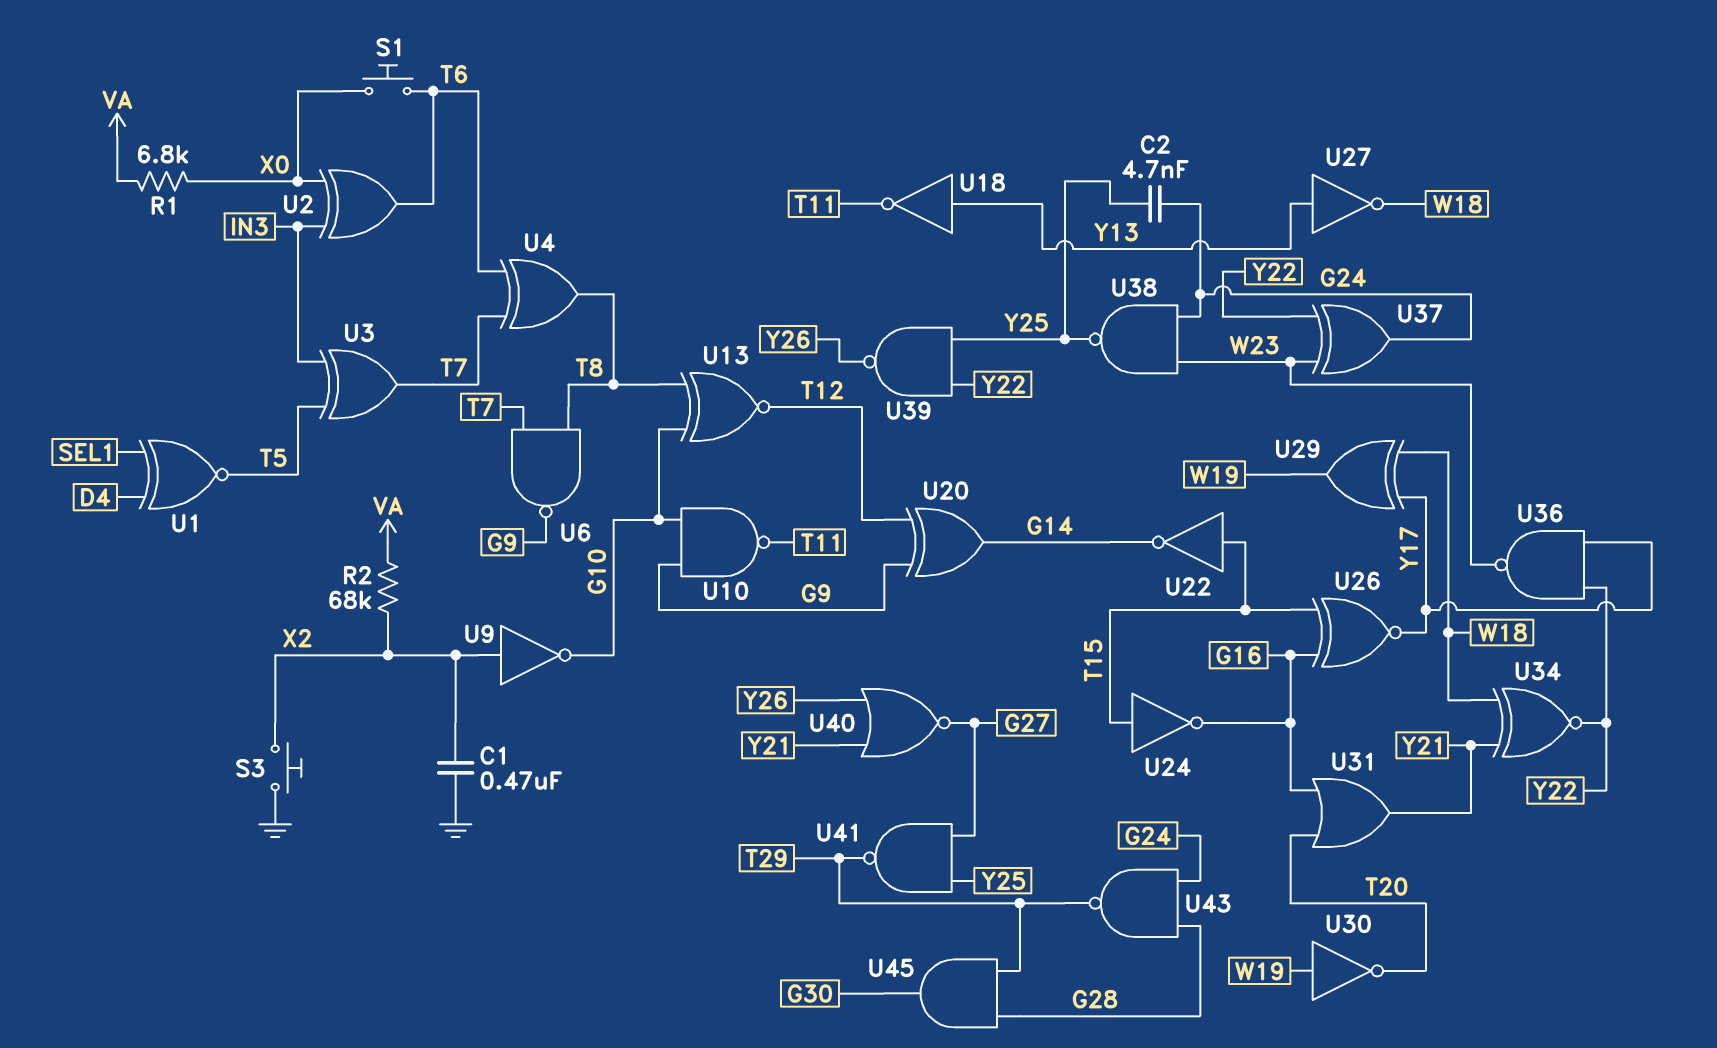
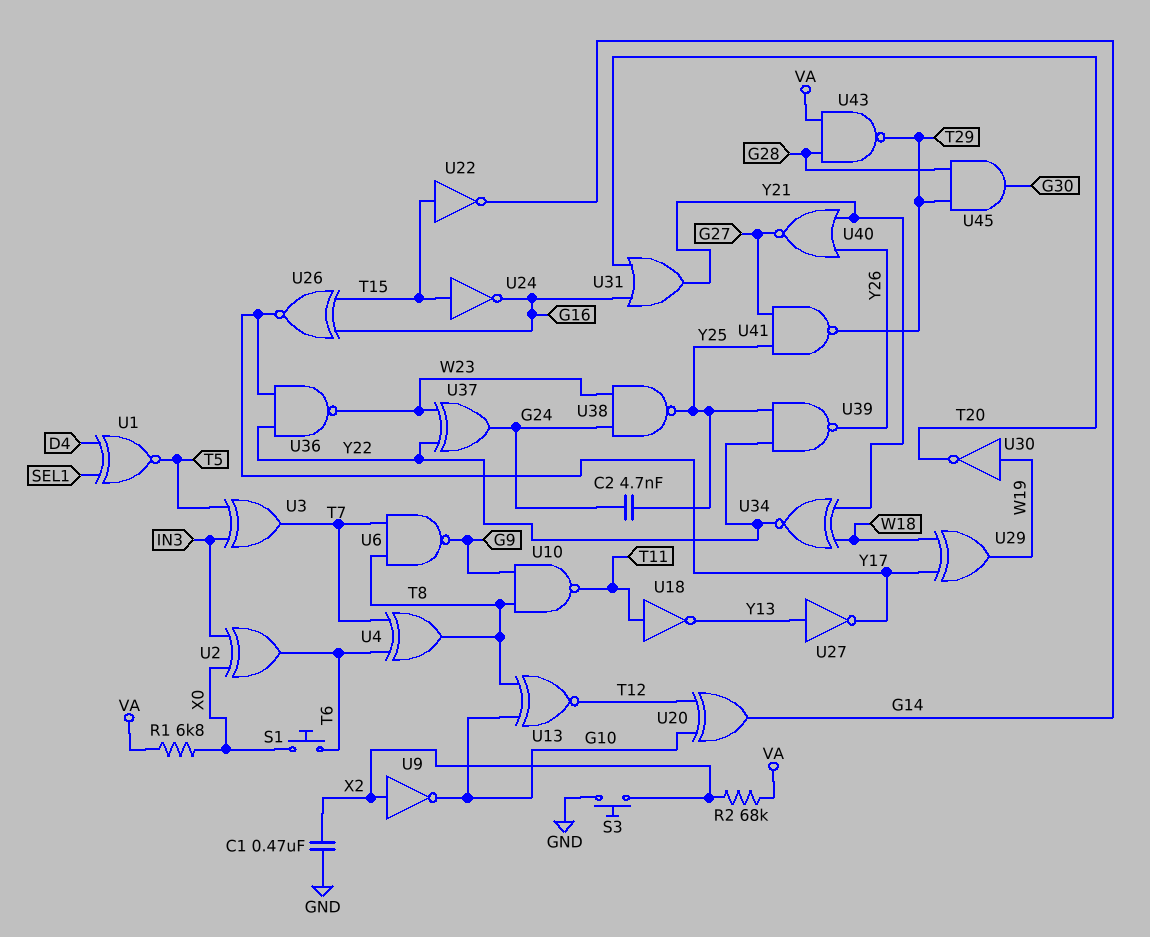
U10: NAND (in G9, in G10, out T11) -> NAND (in G9, in T8, out T11)
U18: NOT (in Y13, out T11) -> NOT (in T11, out Y13)
U20: XOR (in G9, in T12, out G14) -> XOR (in G10, in T12, out G14)
U27: NOT (in Y13, out W18) -> NOT (in Y13, out Y17)
U43: NAND (in G24, in G28, out T29) -> NAND (in G28, in VA, out T29)

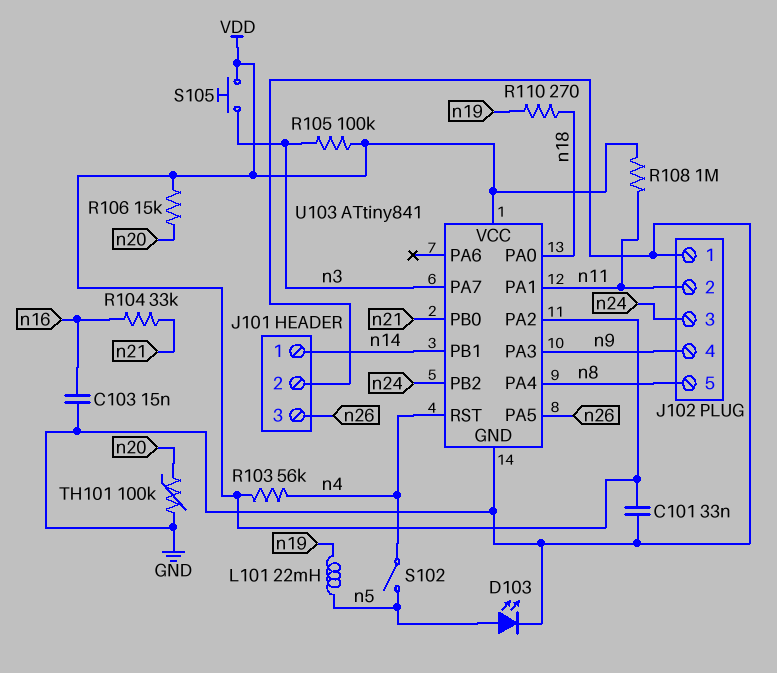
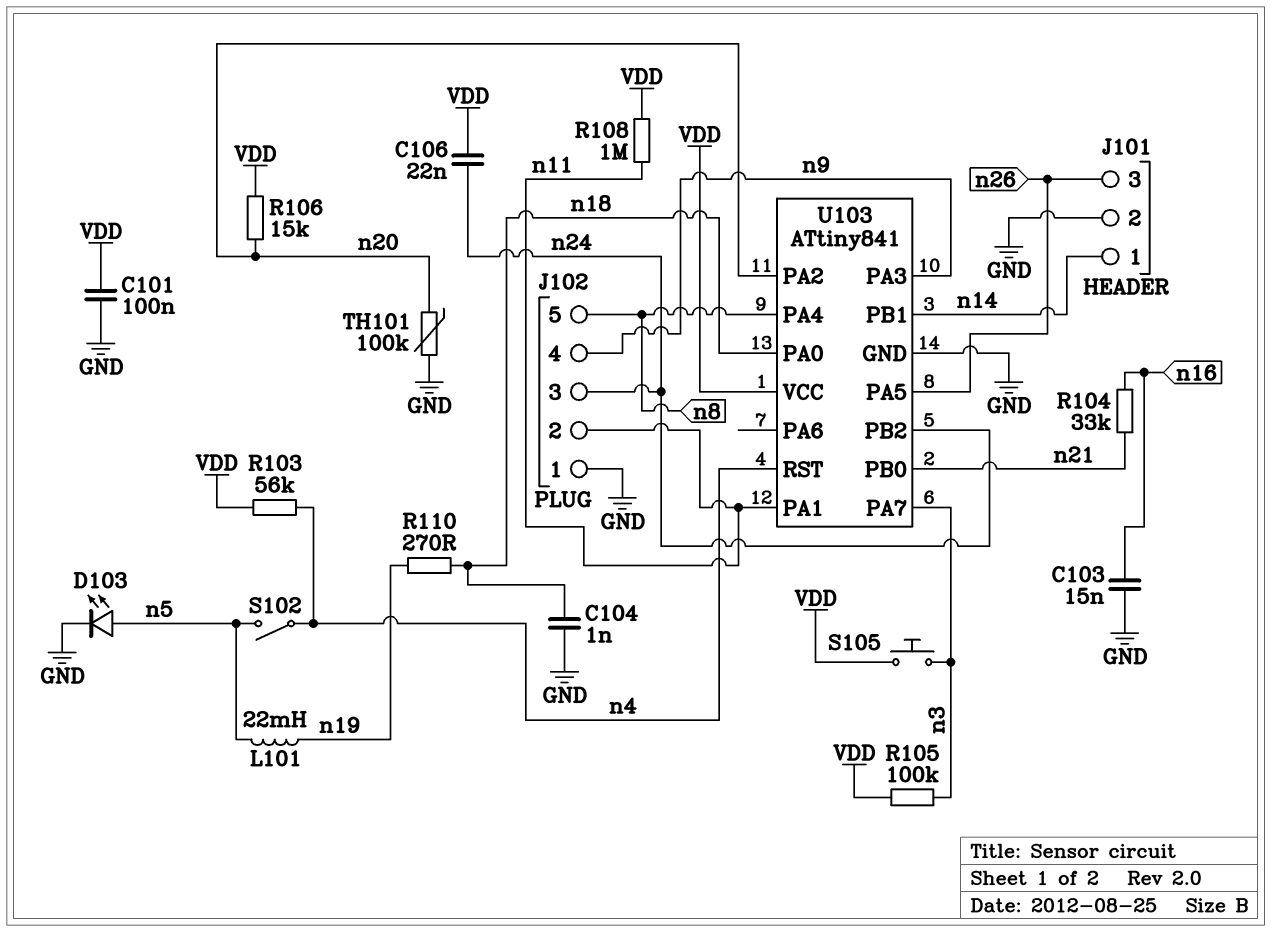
C101: 33nF (GND, VDD) -> 100nF (GND, VDD)
C104: none -> 1nF (GND, n18)
C106: none -> 22nF (VDD, n24)
U103 pin PA2: VDD -> n20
★ ★ ★ ★
**Problem description:** Would you copy each line above exactly as given, dropping any images?

**Solution to the problem:**
U10: NAND (in G9, in G10, out T11) -> NAND (in G9, in T8, out T11)
U18: NOT (in Y13, out T11) -> NOT (in T11, out Y13)
U20: XOR (in G9, in T12, out G14) -> XOR (in G10, in T12, out G14)
U27: NOT (in Y13, out W18) -> NOT (in Y13, out Y17)
U43: NAND (in G24, in G28, out T29) -> NAND (in G28, in VA, out T29)

C101: 33nF (GND, VDD) -> 100nF (GND, VDD)
C104: none -> 1nF (GND, n18)
C106: none -> 22nF (VDD, n24)
U103 pin PA2: VDD -> n20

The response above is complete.